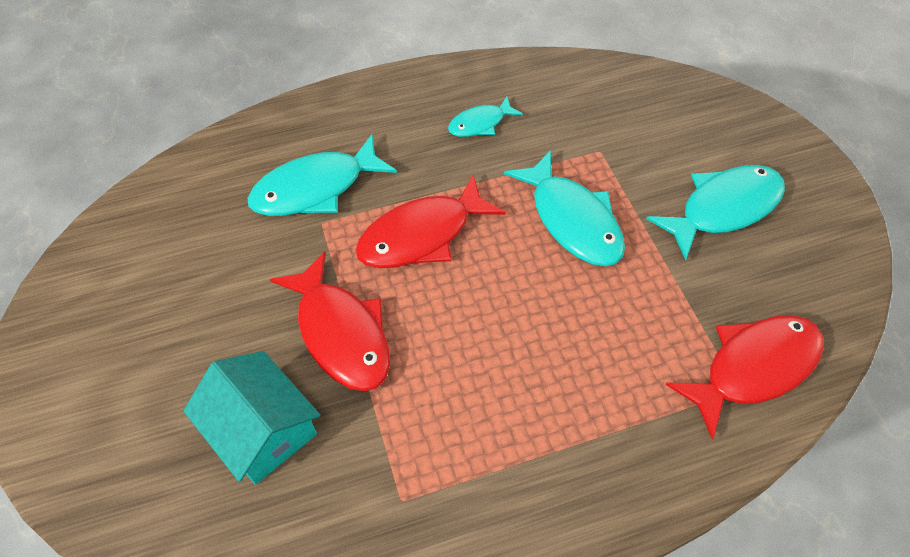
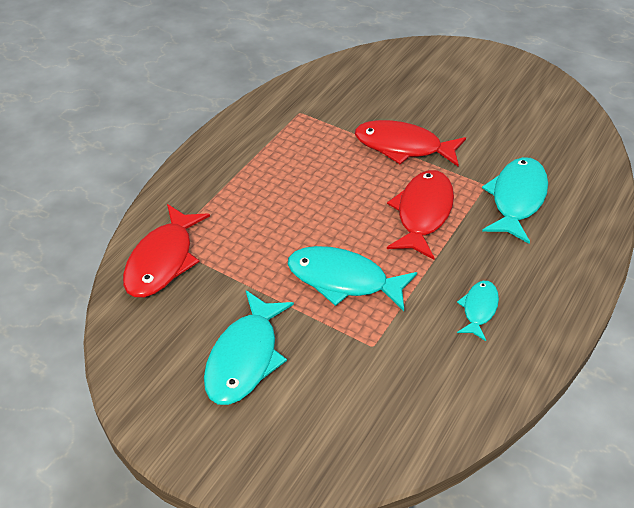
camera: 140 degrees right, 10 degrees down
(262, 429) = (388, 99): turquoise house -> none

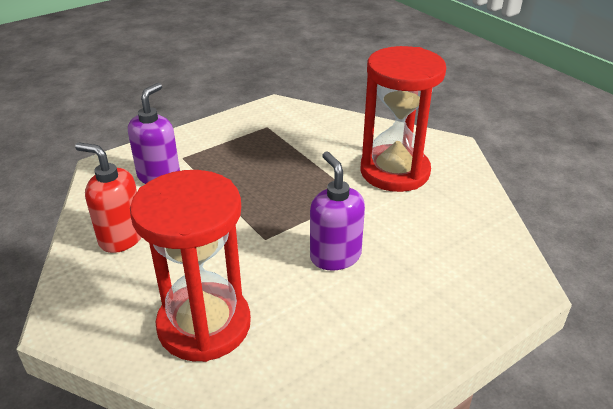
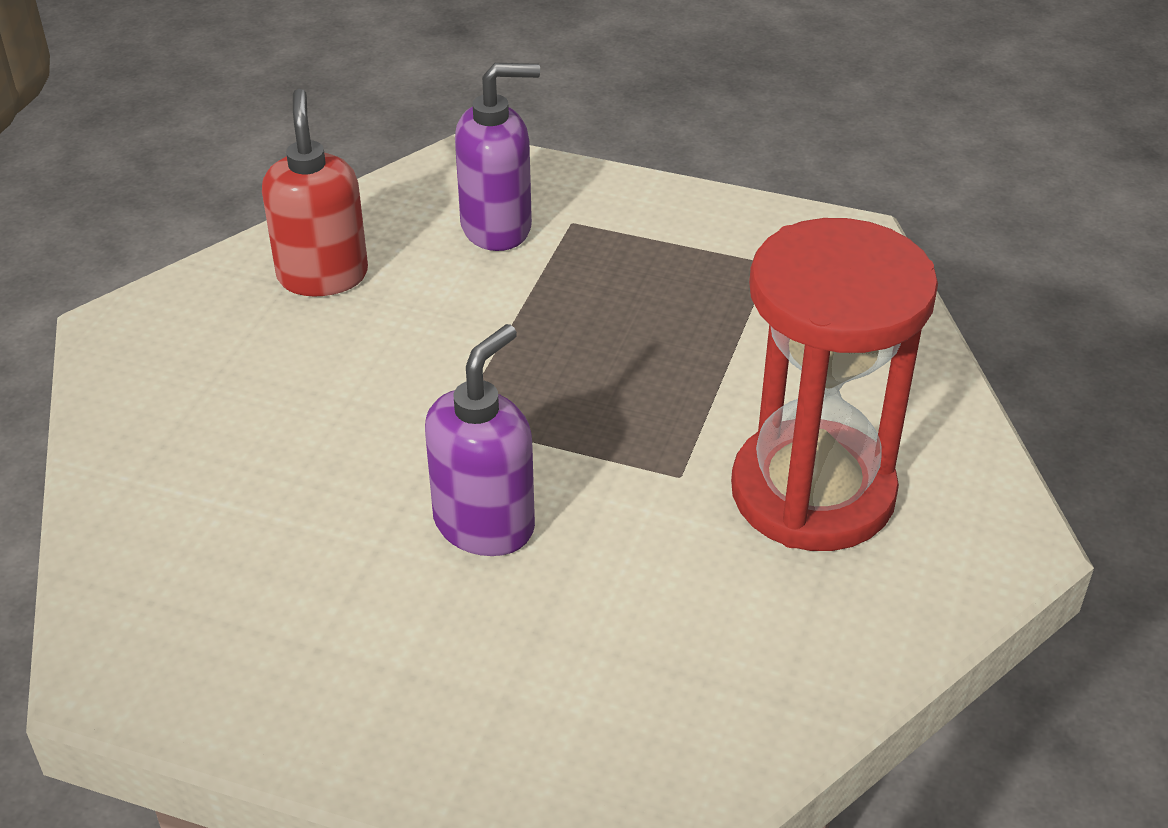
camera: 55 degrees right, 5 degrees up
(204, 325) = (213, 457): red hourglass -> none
■ ■ ■ ■ ■
-- Exercise details --
Looking at the data above, show all lines where the word "right" occurs.

-- Your response --
camera: 140 degrees right, 10 degrees down
camera: 55 degrees right, 5 degrees up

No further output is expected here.